EXTRACTED MATERIAL —
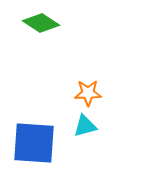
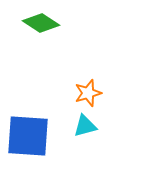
orange star: rotated 16 degrees counterclockwise
blue square: moved 6 px left, 7 px up
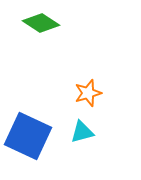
cyan triangle: moved 3 px left, 6 px down
blue square: rotated 21 degrees clockwise
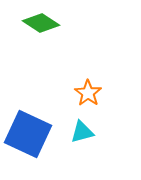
orange star: rotated 20 degrees counterclockwise
blue square: moved 2 px up
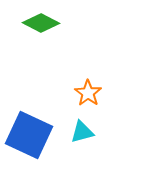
green diamond: rotated 6 degrees counterclockwise
blue square: moved 1 px right, 1 px down
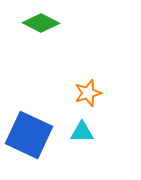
orange star: rotated 20 degrees clockwise
cyan triangle: rotated 15 degrees clockwise
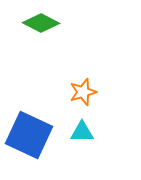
orange star: moved 5 px left, 1 px up
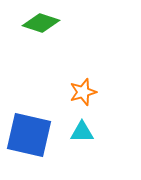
green diamond: rotated 9 degrees counterclockwise
blue square: rotated 12 degrees counterclockwise
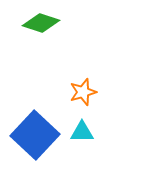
blue square: moved 6 px right; rotated 30 degrees clockwise
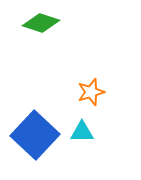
orange star: moved 8 px right
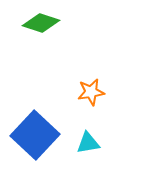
orange star: rotated 8 degrees clockwise
cyan triangle: moved 6 px right, 11 px down; rotated 10 degrees counterclockwise
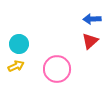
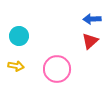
cyan circle: moved 8 px up
yellow arrow: rotated 35 degrees clockwise
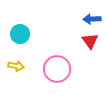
cyan circle: moved 1 px right, 2 px up
red triangle: rotated 24 degrees counterclockwise
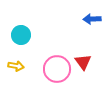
cyan circle: moved 1 px right, 1 px down
red triangle: moved 7 px left, 21 px down
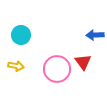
blue arrow: moved 3 px right, 16 px down
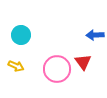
yellow arrow: rotated 14 degrees clockwise
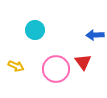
cyan circle: moved 14 px right, 5 px up
pink circle: moved 1 px left
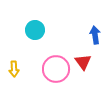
blue arrow: rotated 84 degrees clockwise
yellow arrow: moved 2 px left, 3 px down; rotated 63 degrees clockwise
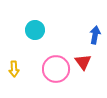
blue arrow: rotated 18 degrees clockwise
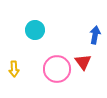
pink circle: moved 1 px right
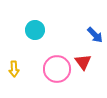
blue arrow: rotated 126 degrees clockwise
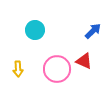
blue arrow: moved 2 px left, 4 px up; rotated 90 degrees counterclockwise
red triangle: moved 1 px right, 1 px up; rotated 30 degrees counterclockwise
yellow arrow: moved 4 px right
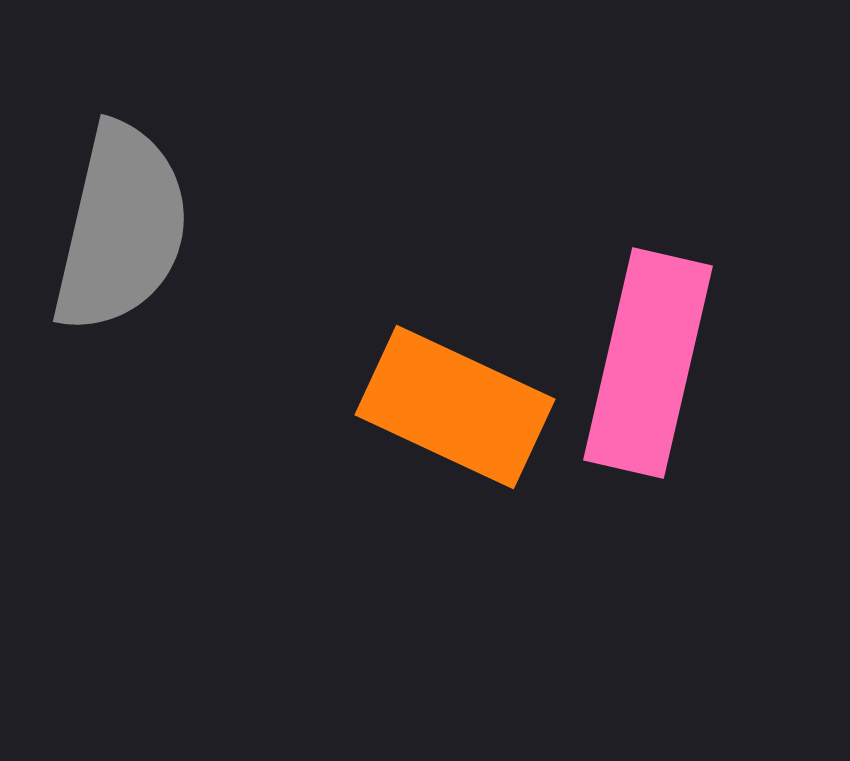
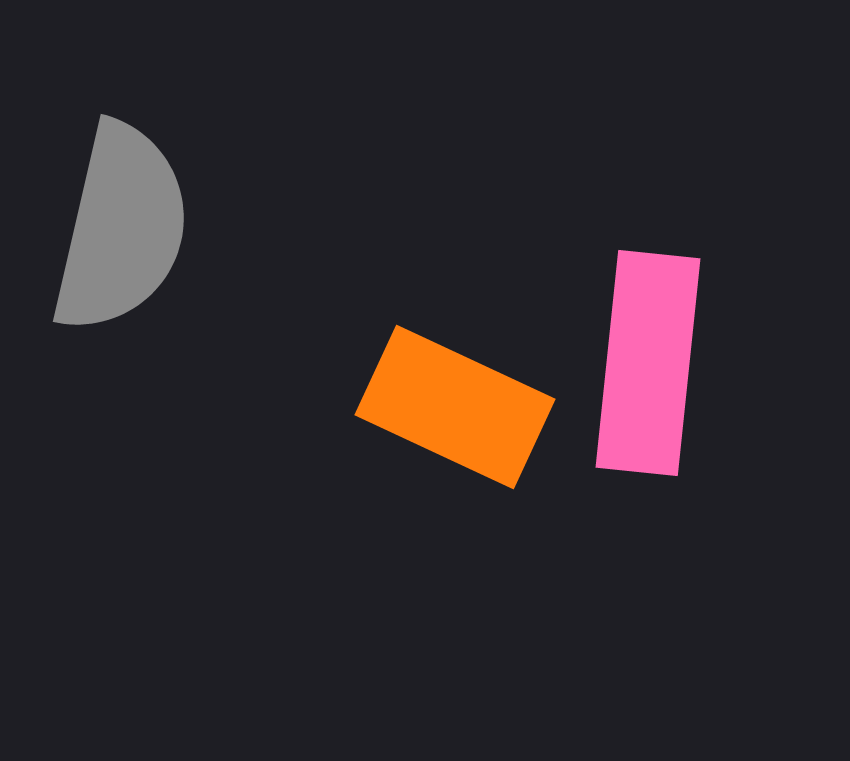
pink rectangle: rotated 7 degrees counterclockwise
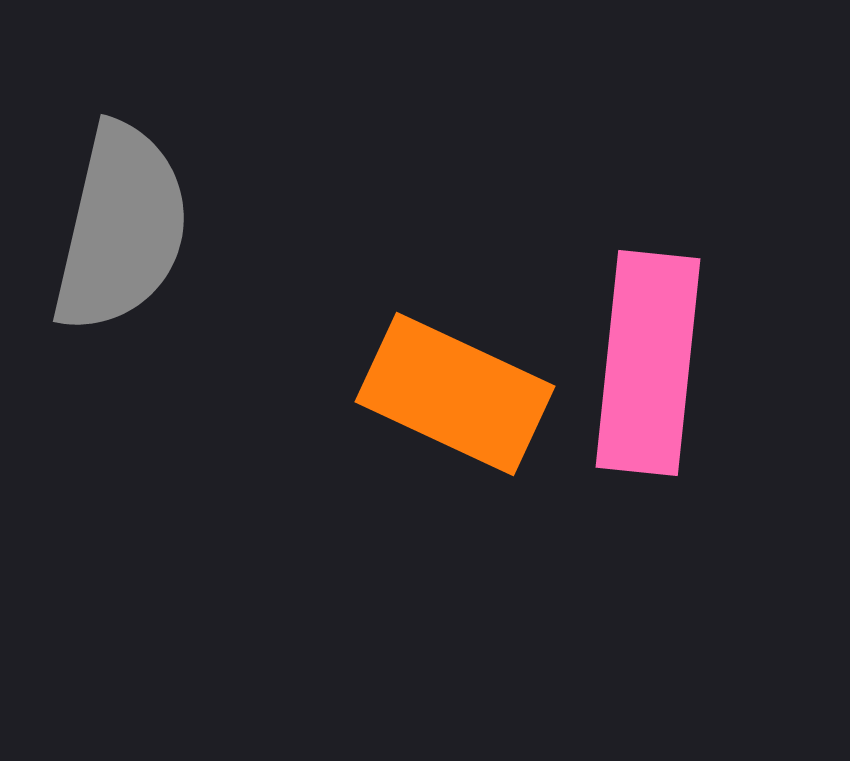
orange rectangle: moved 13 px up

TASK INSTRUCTIONS — Revise the material from the line containing "cyan circle: moved 1 px right, 2 px up" through the line containing "pink circle: moved 1 px left", substituting "purple triangle" for "red triangle" and keeping everything else unchanged. Return only those lines, omitting the pictures.

RESPONSE BELOW —
cyan circle: moved 1 px right, 2 px up
purple triangle: rotated 24 degrees counterclockwise
cyan circle: moved 1 px right, 1 px down
purple triangle: moved 7 px left, 21 px down
blue arrow: moved 3 px right, 16 px down
yellow arrow: rotated 14 degrees clockwise
cyan circle: moved 14 px right, 5 px up
pink circle: moved 1 px left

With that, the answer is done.